### Task statement
Look through the listing below and say how many lines contain the word "none". Nothing else belongs in the reply.

### Data for the task
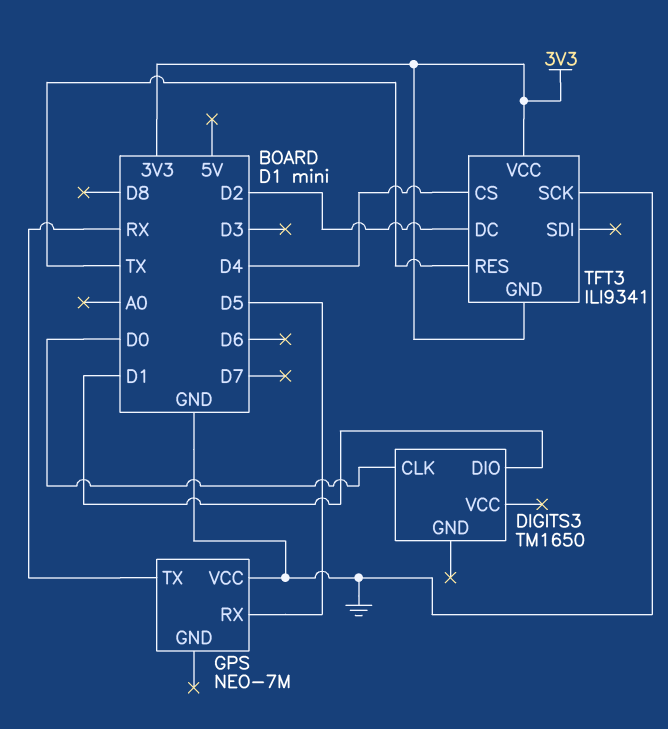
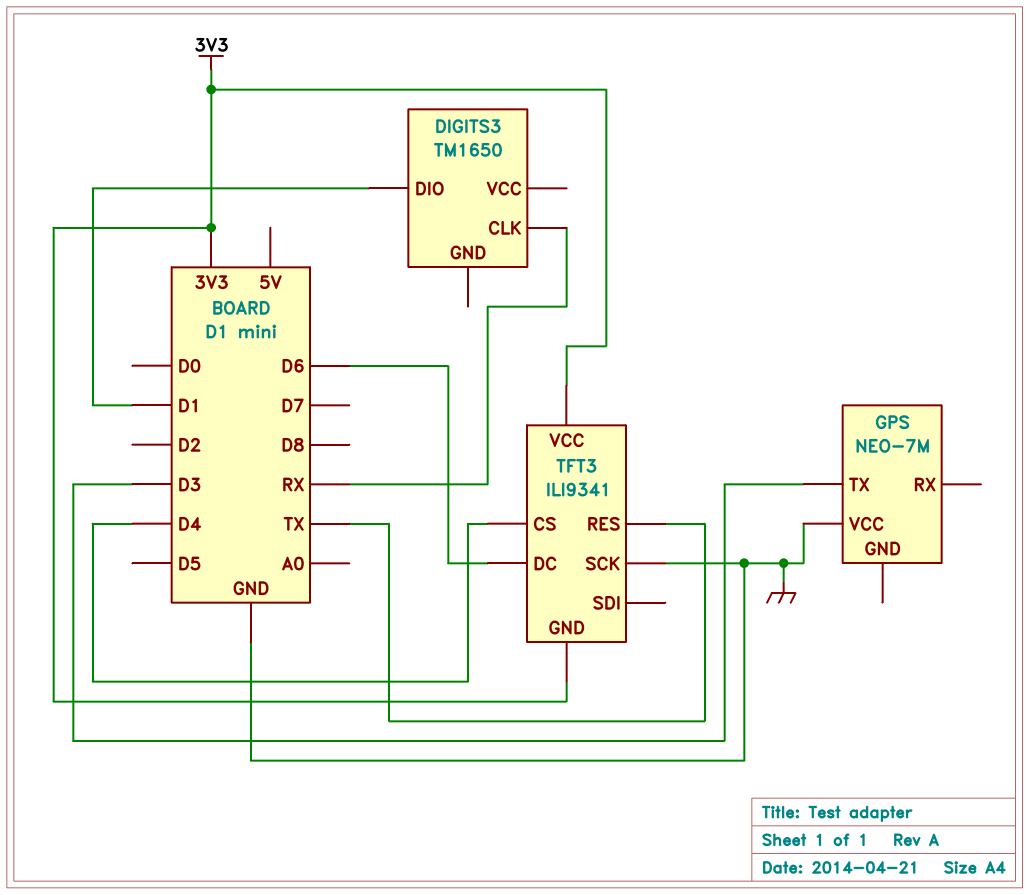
DIGITS3 pin CLK: D0 -> RX
GPS pin RX: D5 -> none
GPS pin TX: RX -> D3
TFT3 pin DC: D2 -> D6

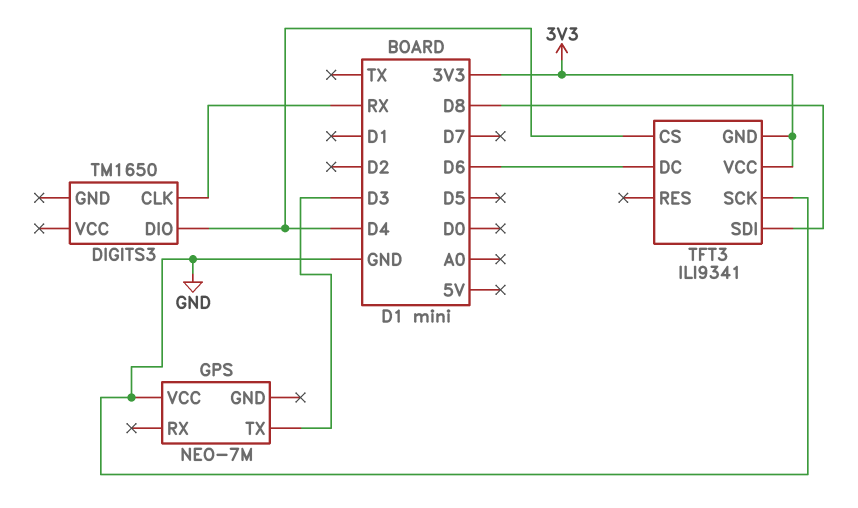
DIGITS3 pin DIO: D1 -> D4
TFT3 pin RES: TX -> none
TFT3 pin SDI: none -> D8

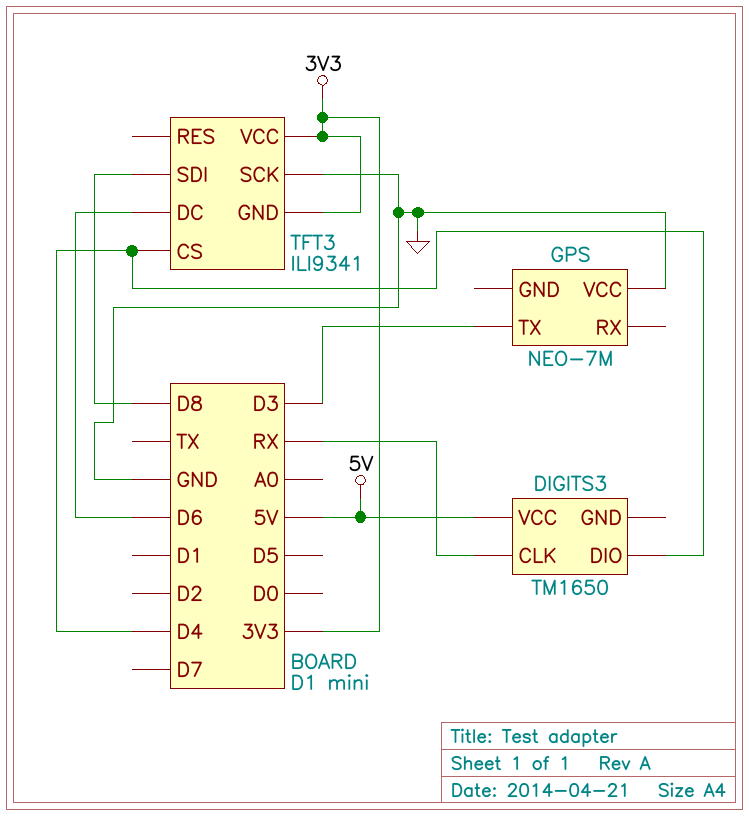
DIGITS3 pin VCC: none -> 5V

### Response to the task
4